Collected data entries
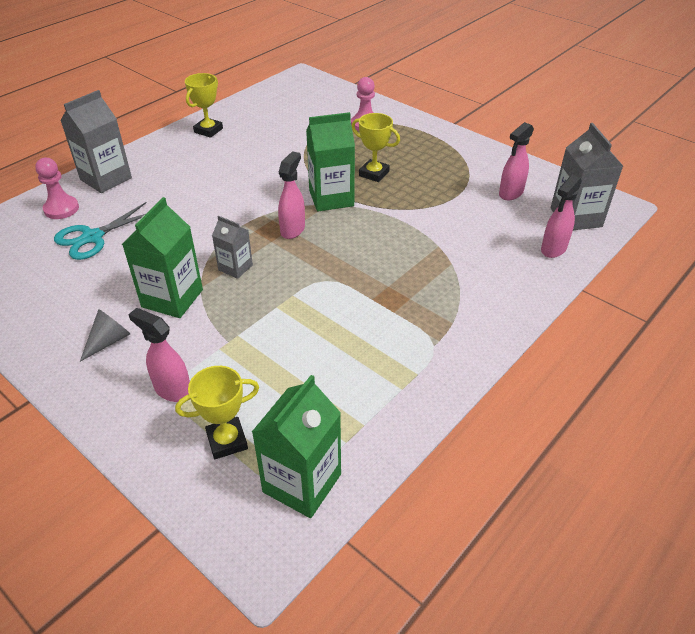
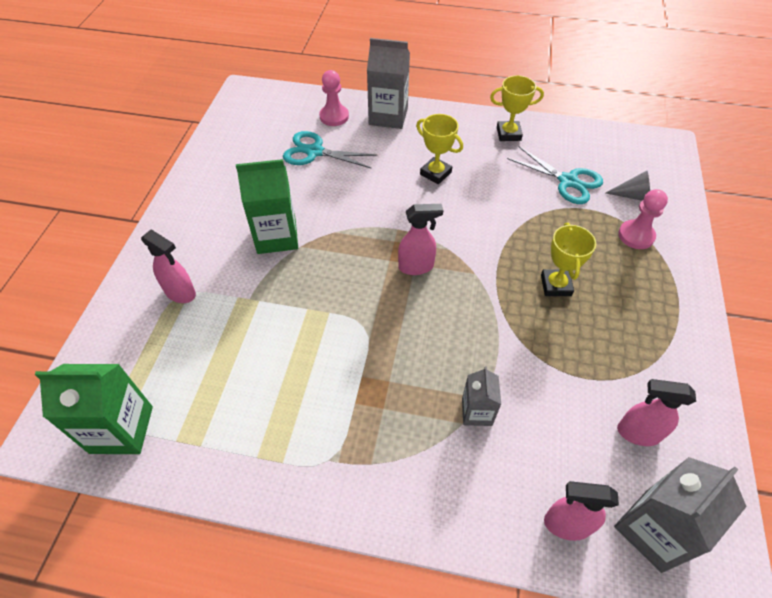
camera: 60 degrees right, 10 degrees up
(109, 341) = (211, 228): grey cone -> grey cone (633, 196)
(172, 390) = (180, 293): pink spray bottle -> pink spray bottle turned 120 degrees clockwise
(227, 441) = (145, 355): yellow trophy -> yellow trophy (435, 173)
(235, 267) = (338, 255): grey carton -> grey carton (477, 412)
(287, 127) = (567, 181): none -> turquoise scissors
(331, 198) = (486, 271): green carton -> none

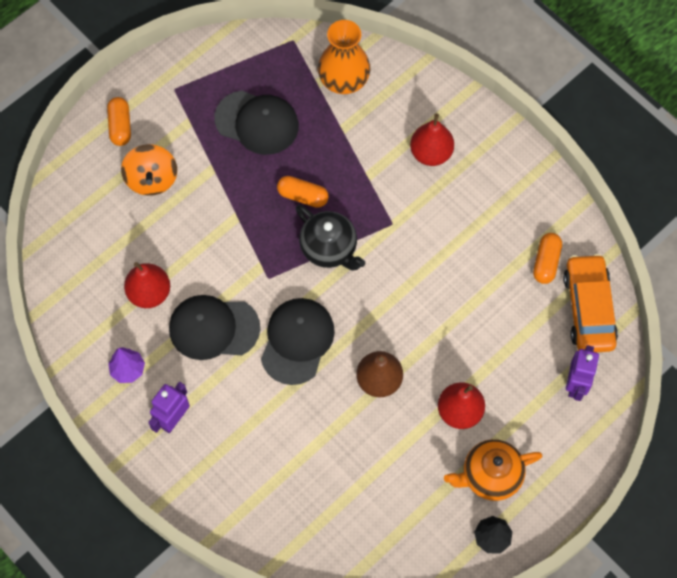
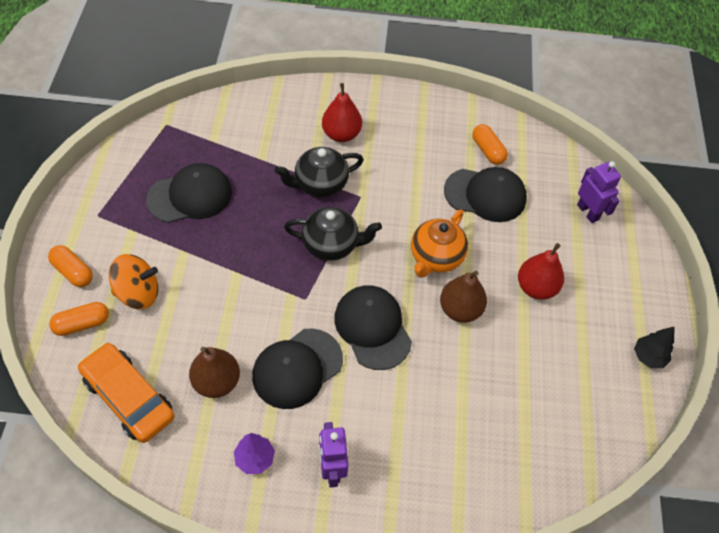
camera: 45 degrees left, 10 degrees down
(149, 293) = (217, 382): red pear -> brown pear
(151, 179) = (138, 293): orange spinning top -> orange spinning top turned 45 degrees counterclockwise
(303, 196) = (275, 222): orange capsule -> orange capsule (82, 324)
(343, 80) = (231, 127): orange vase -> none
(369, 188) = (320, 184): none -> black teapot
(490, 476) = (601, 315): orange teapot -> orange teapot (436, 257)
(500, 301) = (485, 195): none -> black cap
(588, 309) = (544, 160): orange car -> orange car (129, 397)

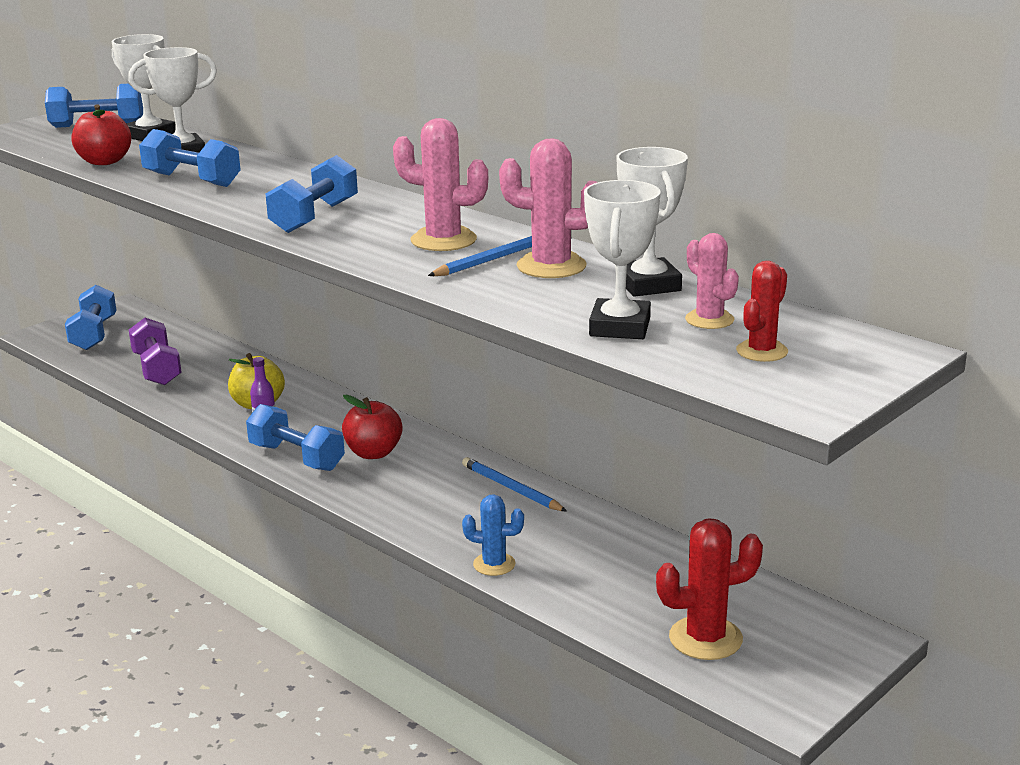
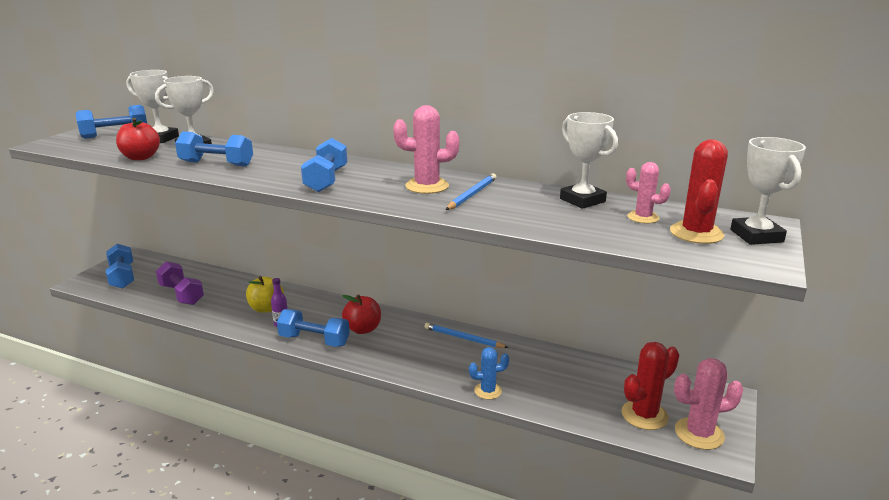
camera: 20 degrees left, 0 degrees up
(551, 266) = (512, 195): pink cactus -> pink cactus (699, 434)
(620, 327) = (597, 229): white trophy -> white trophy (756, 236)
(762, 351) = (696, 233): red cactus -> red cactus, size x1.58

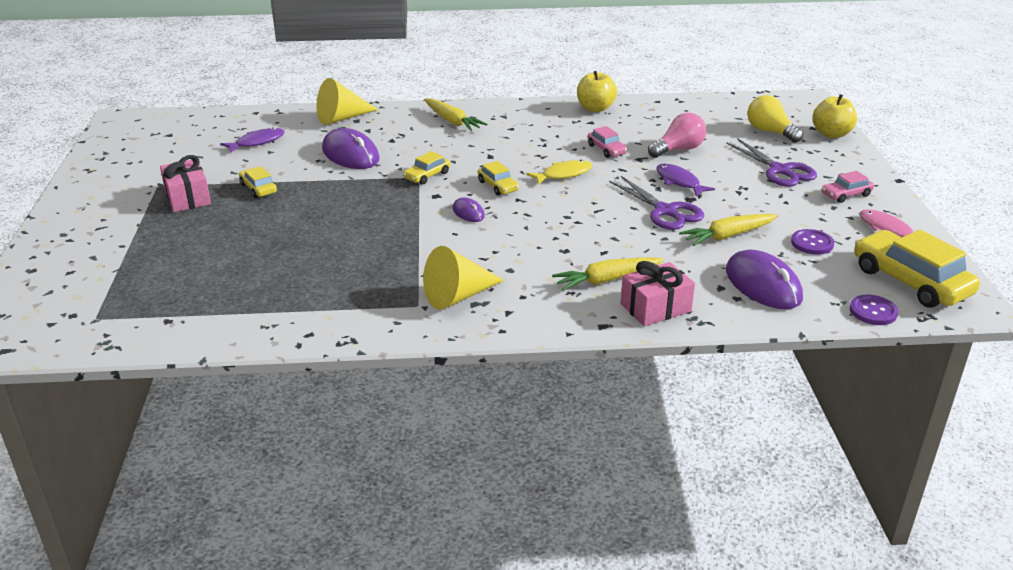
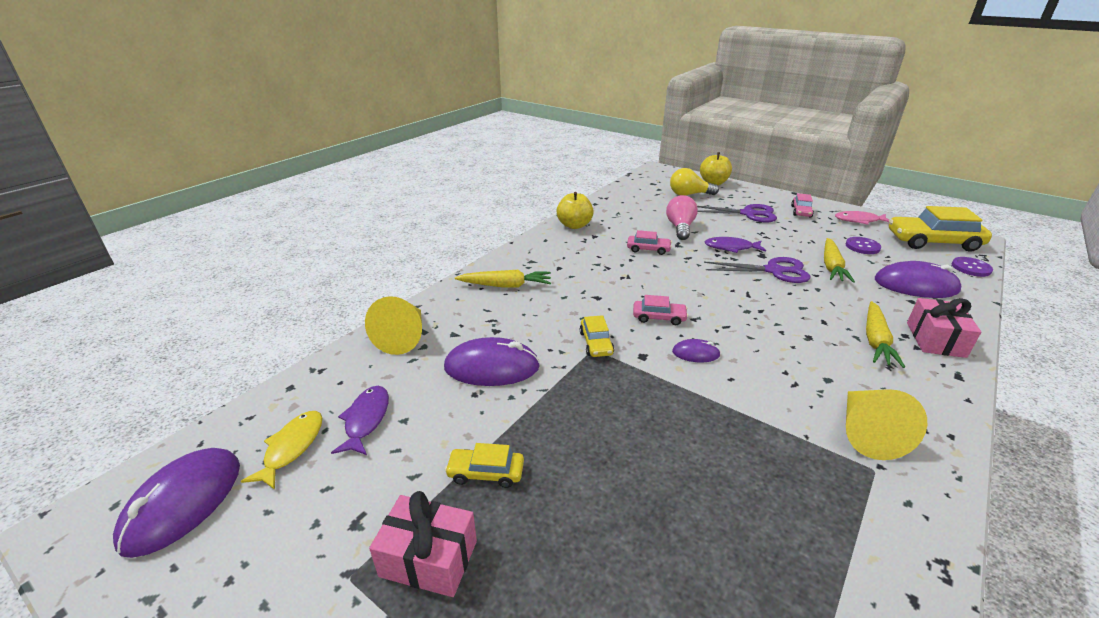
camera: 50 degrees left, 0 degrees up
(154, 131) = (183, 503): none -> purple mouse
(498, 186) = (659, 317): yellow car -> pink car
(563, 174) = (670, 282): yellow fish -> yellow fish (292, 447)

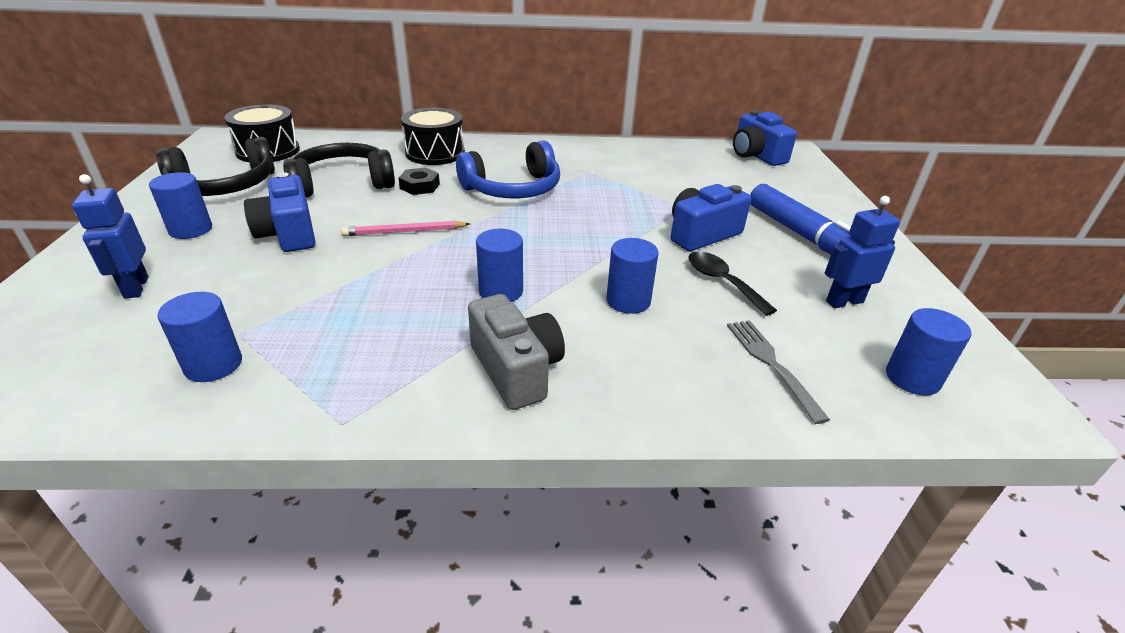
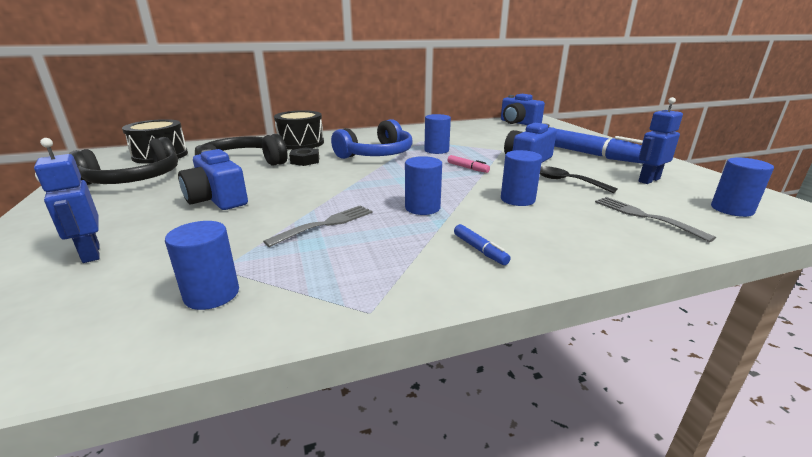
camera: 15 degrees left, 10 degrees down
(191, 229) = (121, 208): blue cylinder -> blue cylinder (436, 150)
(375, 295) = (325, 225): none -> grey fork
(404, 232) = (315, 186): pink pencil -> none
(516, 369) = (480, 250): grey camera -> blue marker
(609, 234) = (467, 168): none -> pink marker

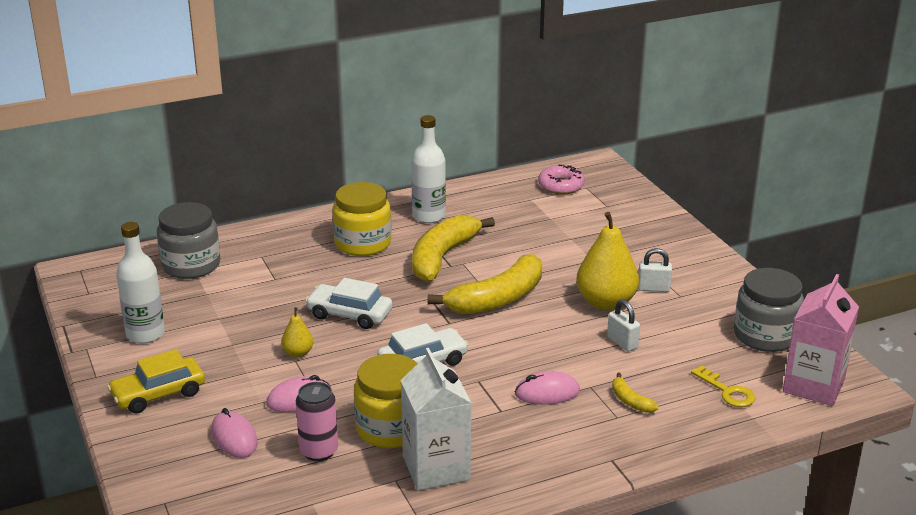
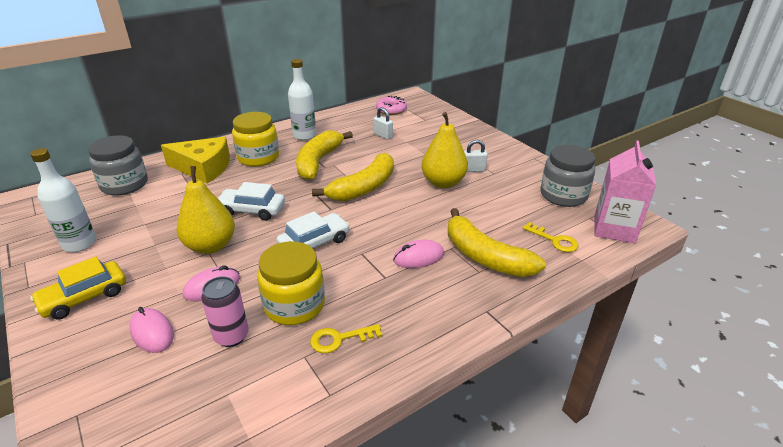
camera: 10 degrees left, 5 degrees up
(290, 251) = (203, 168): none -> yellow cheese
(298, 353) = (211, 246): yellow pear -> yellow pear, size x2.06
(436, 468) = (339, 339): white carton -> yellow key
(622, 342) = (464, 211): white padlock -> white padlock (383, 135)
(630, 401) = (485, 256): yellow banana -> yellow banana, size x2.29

REQUIREMENT:
Please copy the lines above exactly, starting at the line that holds "(109, 341) = (211, 228): grey" and ending at the line that holds "(154, 131) = (183, 503): none -> purple mouse"; include both, but no pictures.

SOLUTION:
(109, 341) = (211, 228): grey cone -> grey cone (633, 196)
(172, 390) = (180, 293): pink spray bottle -> pink spray bottle turned 120 degrees clockwise
(227, 441) = (145, 355): yellow trophy -> yellow trophy (435, 173)
(235, 267) = (338, 255): grey carton -> grey carton (477, 412)
(287, 127) = (567, 181): none -> turquoise scissors
(331, 198) = (486, 271): green carton -> none

camera: 45 degrees left, 10 degrees down
(149, 293) = (217, 382): red pear -> brown pear
(151, 179) = (138, 293): orange spinning top -> orange spinning top turned 45 degrees counterclockwise
(303, 196) = (275, 222): orange capsule -> orange capsule (82, 324)
(343, 80) = (231, 127): orange vase -> none
(369, 188) = (320, 184): none -> black teapot
(490, 476) = (601, 315): orange teapot -> orange teapot (436, 257)
(500, 301) = (485, 195): none -> black cap
(588, 309) = (544, 160): orange car -> orange car (129, 397)

camera: 20 degrees left, 0 degrees up
(551, 266) = (512, 195): pink cactus -> pink cactus (699, 434)
(620, 327) = (597, 229): white trophy -> white trophy (756, 236)
(762, 351) = (696, 233): red cactus -> red cactus, size x1.58

camera: 50 degrees left, 0 degrees up
(154, 131) = (183, 503): none -> purple mouse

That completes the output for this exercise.